- _What is being asked_
Pictures stay out of the output. Return exactly the lines below from the one with "brown star: (183, 162) -> (273, 211), moved" down to the one with "brown L-shape: (537, 641)", both included, and nothing more.

*** Entries provided ***

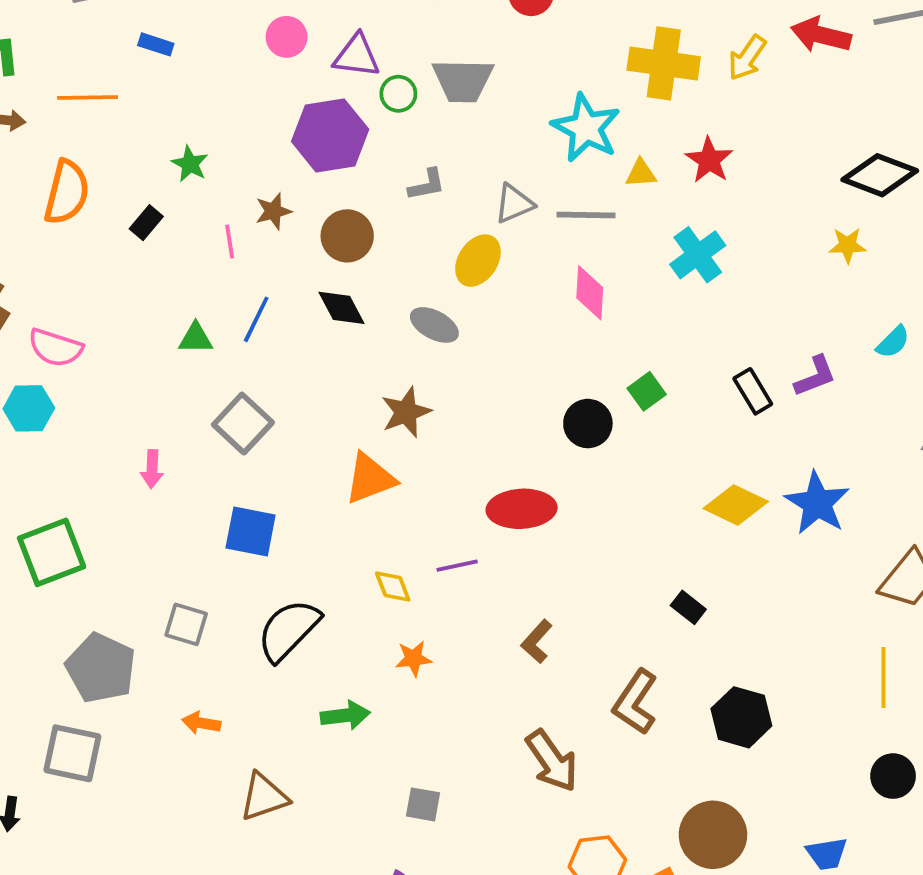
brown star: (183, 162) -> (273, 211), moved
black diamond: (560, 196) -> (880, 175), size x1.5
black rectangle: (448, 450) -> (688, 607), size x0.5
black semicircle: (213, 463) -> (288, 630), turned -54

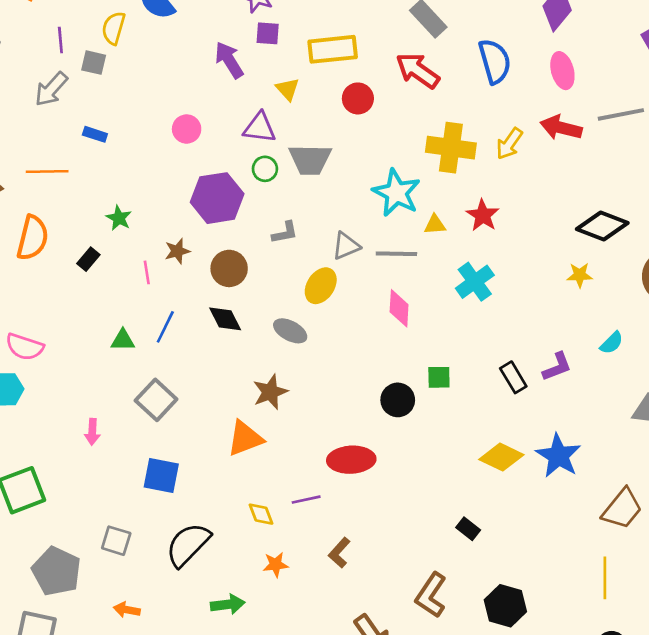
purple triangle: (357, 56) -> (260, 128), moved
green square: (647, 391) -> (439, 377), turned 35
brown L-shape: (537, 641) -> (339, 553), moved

*** End of Entries provided ***
*** Entries provided ***

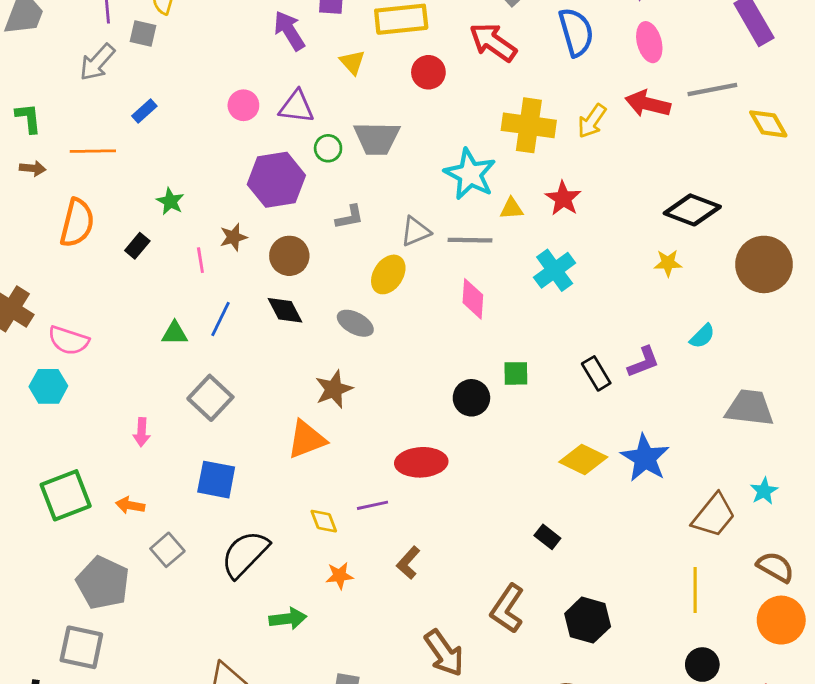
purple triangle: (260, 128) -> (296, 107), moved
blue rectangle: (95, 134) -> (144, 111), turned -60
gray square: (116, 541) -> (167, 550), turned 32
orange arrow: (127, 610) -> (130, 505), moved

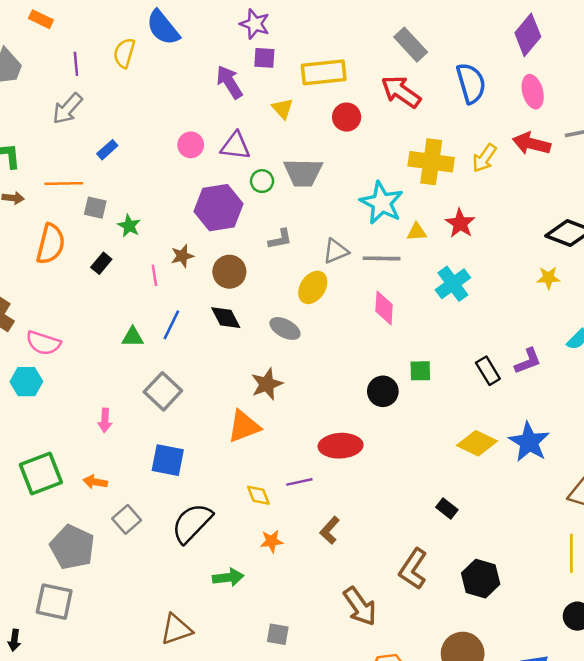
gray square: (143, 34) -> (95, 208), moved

*** End of Entries provided ***

- _Task solution_
brown star: (183, 162) -> (273, 211), moved
black diamond: (560, 196) -> (880, 175), size x1.5
black rectangle: (448, 450) -> (688, 607), size x0.5
black semicircle: (213, 463) -> (288, 630), turned -54

purple triangle: (357, 56) -> (260, 128), moved
green square: (647, 391) -> (439, 377), turned 35
brown L-shape: (537, 641) -> (339, 553), moved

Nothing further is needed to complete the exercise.